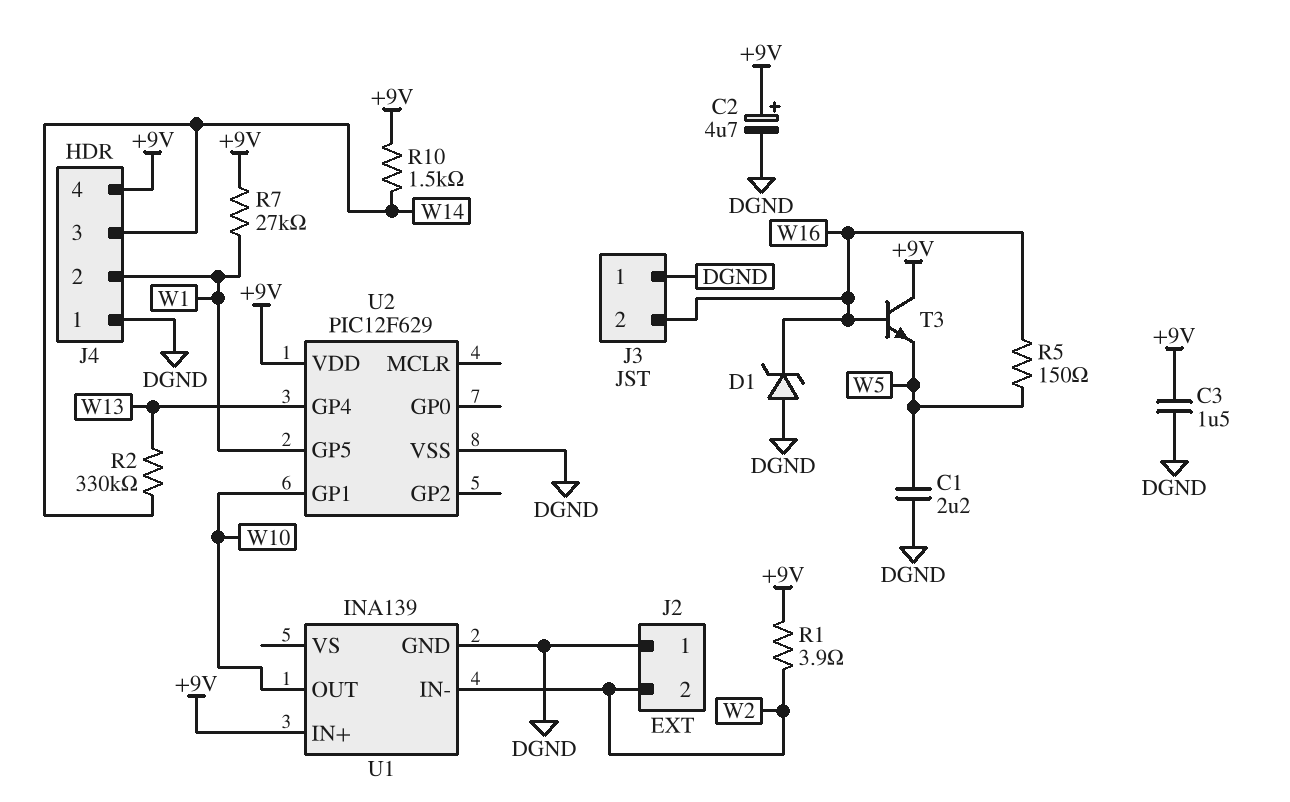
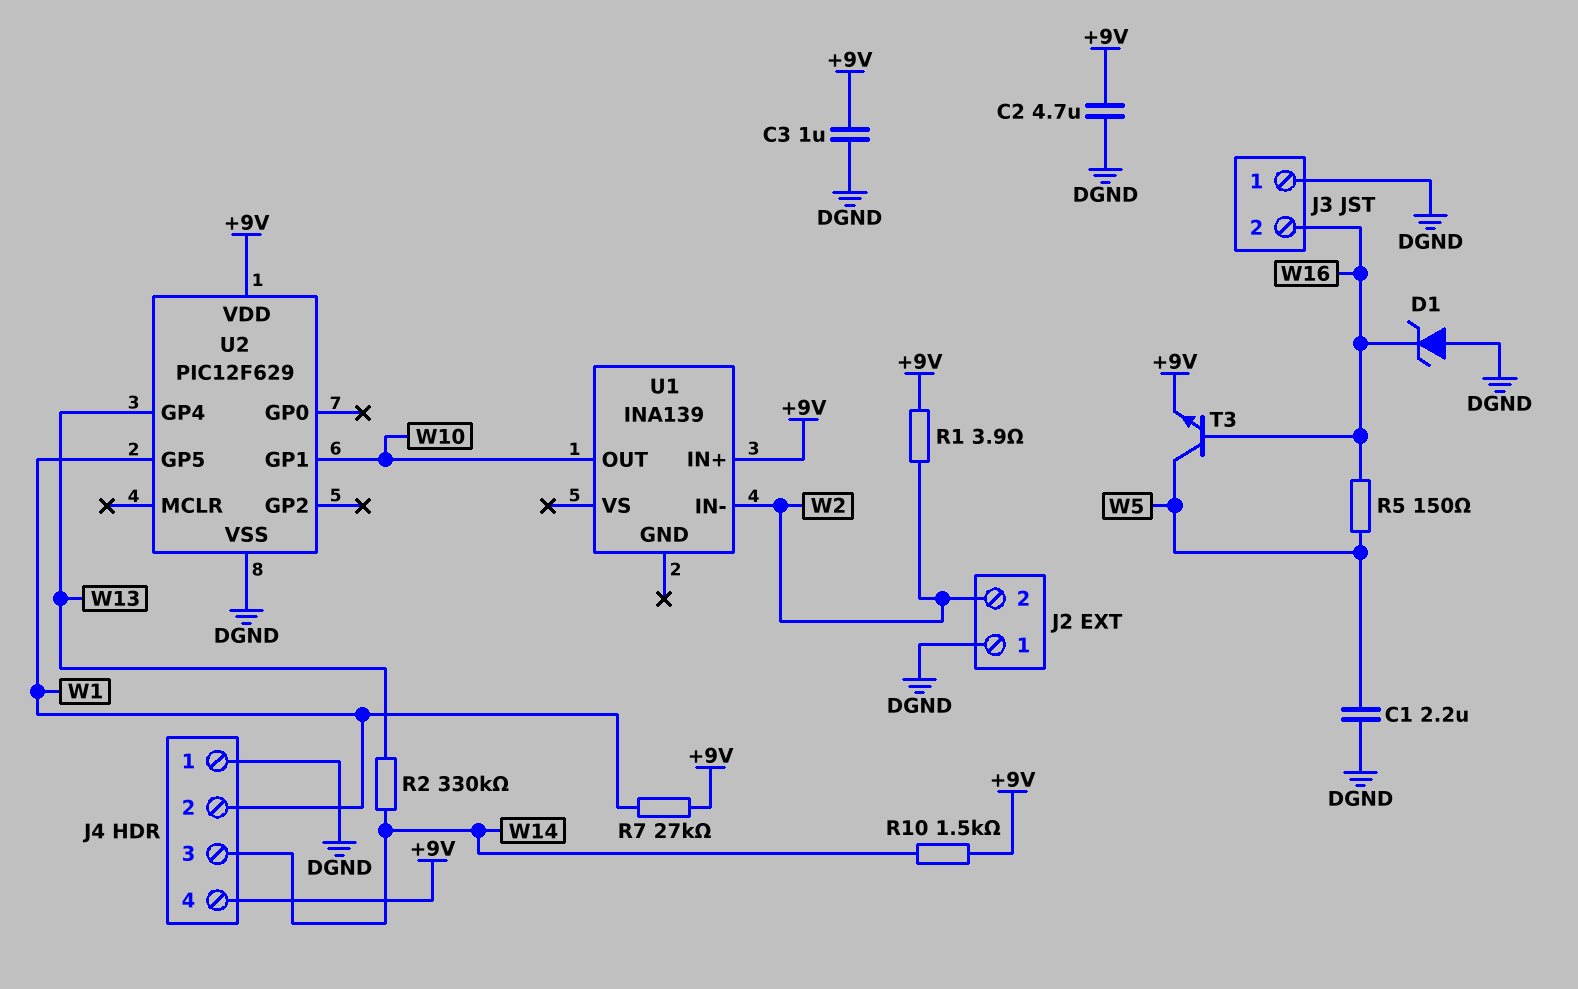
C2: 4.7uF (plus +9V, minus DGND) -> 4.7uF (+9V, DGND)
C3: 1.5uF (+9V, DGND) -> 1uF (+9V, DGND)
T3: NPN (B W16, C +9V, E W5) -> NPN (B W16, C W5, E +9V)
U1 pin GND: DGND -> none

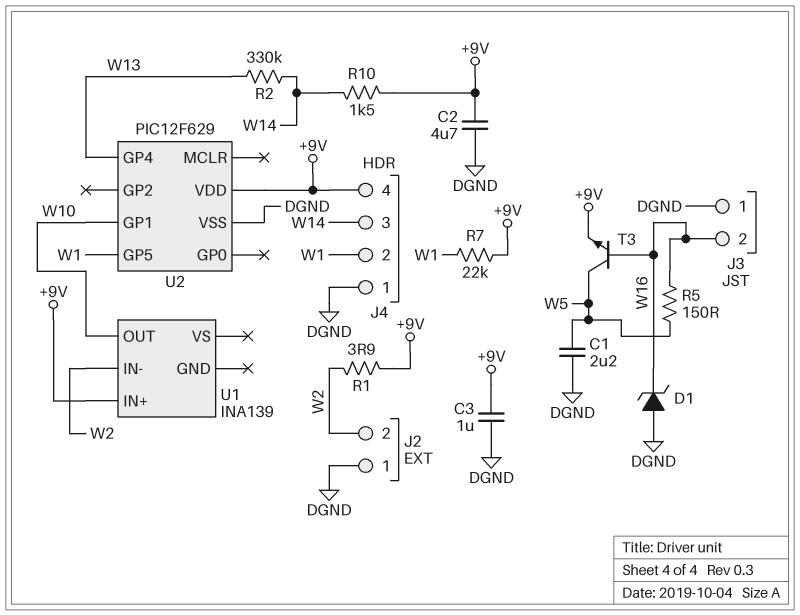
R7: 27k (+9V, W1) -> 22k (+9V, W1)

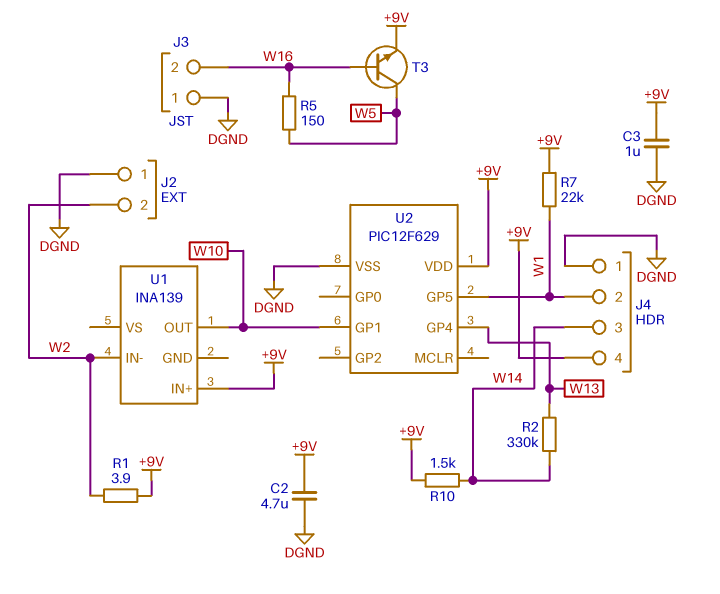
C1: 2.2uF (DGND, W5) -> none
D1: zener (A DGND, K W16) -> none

..............................

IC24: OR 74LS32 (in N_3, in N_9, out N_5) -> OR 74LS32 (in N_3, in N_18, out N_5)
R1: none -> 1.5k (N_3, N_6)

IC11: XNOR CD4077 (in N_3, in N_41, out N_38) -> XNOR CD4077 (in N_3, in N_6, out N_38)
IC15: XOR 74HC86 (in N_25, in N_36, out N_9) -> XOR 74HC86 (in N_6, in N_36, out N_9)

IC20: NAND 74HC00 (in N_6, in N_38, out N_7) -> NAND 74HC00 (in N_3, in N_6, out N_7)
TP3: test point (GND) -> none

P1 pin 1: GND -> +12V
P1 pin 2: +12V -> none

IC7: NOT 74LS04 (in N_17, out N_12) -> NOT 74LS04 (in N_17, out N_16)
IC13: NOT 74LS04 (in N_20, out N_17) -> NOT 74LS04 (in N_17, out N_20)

..............................

◆ Task prompt
Within the listing above, extract exactly the lines from the line with "P1 pin 1: GND -> +12V" to the line with "IC13: NOT 74LS04", the two named lines included, and no others.

◆ Output for this task
P1 pin 1: GND -> +12V
P1 pin 2: +12V -> none

IC7: NOT 74LS04 (in N_17, out N_12) -> NOT 74LS04 (in N_17, out N_16)
IC13: NOT 74LS04 (in N_20, out N_17) -> NOT 74LS04 (in N_17, out N_20)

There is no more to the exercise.